▶ _Short exercise_:
Count the lines of the material that contain the string "grace" and give only the number.

— start of Data shown —

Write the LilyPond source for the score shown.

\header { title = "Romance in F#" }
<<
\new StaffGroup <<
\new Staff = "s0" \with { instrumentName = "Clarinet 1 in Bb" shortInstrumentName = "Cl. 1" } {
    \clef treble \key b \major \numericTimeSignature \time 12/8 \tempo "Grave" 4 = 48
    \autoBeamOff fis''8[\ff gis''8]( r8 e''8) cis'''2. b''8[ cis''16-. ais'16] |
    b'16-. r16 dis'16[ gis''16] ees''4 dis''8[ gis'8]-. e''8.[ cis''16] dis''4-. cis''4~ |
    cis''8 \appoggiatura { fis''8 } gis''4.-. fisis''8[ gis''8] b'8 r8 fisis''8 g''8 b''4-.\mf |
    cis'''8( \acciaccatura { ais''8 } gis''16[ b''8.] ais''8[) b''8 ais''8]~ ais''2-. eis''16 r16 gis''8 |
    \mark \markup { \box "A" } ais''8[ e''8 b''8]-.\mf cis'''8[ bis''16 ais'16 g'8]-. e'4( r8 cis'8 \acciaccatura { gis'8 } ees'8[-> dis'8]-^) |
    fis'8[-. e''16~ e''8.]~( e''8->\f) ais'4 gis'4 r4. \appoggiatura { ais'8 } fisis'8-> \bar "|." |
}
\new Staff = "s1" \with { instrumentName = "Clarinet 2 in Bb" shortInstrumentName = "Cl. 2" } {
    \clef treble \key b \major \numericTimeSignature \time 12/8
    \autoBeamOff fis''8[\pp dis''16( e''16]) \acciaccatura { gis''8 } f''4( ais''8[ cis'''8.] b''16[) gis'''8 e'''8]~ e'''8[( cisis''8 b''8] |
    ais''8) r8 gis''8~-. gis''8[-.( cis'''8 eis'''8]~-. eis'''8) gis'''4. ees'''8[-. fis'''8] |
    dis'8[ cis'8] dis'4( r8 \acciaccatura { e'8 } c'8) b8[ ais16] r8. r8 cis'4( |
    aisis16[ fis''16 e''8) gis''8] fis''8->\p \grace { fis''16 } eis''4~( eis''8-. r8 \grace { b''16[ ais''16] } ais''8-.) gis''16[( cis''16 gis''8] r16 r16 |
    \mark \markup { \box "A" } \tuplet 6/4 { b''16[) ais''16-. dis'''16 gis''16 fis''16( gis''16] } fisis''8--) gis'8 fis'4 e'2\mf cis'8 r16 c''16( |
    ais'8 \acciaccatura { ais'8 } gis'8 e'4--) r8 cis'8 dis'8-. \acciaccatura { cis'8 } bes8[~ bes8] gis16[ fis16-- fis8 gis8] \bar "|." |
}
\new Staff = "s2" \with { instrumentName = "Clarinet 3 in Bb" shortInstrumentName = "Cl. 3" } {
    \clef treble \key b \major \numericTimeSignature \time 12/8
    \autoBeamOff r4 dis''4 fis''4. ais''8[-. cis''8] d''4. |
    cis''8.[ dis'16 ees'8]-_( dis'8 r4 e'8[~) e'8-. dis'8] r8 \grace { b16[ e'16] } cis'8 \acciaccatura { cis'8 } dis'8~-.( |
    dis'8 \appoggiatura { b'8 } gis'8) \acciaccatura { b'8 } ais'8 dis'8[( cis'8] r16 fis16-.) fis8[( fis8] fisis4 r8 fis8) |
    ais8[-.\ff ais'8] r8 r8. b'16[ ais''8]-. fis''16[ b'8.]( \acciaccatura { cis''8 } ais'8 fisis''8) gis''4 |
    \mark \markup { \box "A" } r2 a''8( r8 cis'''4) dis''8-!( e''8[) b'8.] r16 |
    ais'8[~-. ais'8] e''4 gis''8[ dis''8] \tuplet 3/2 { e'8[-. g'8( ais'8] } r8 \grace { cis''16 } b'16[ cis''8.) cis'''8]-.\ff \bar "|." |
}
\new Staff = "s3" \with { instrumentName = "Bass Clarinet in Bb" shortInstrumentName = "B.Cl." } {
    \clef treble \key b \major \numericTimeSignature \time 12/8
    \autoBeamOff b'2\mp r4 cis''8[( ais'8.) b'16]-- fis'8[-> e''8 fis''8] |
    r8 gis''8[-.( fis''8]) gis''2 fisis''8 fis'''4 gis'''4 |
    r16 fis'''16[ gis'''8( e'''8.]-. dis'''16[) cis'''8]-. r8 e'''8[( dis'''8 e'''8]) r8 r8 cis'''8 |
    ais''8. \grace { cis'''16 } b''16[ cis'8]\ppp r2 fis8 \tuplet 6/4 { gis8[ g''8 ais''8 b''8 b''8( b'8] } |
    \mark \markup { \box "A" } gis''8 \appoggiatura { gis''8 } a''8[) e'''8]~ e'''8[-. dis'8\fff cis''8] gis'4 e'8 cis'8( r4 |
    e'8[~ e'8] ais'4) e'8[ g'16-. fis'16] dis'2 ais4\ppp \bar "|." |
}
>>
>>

— end of Data shown —

▶ _Task result_:
4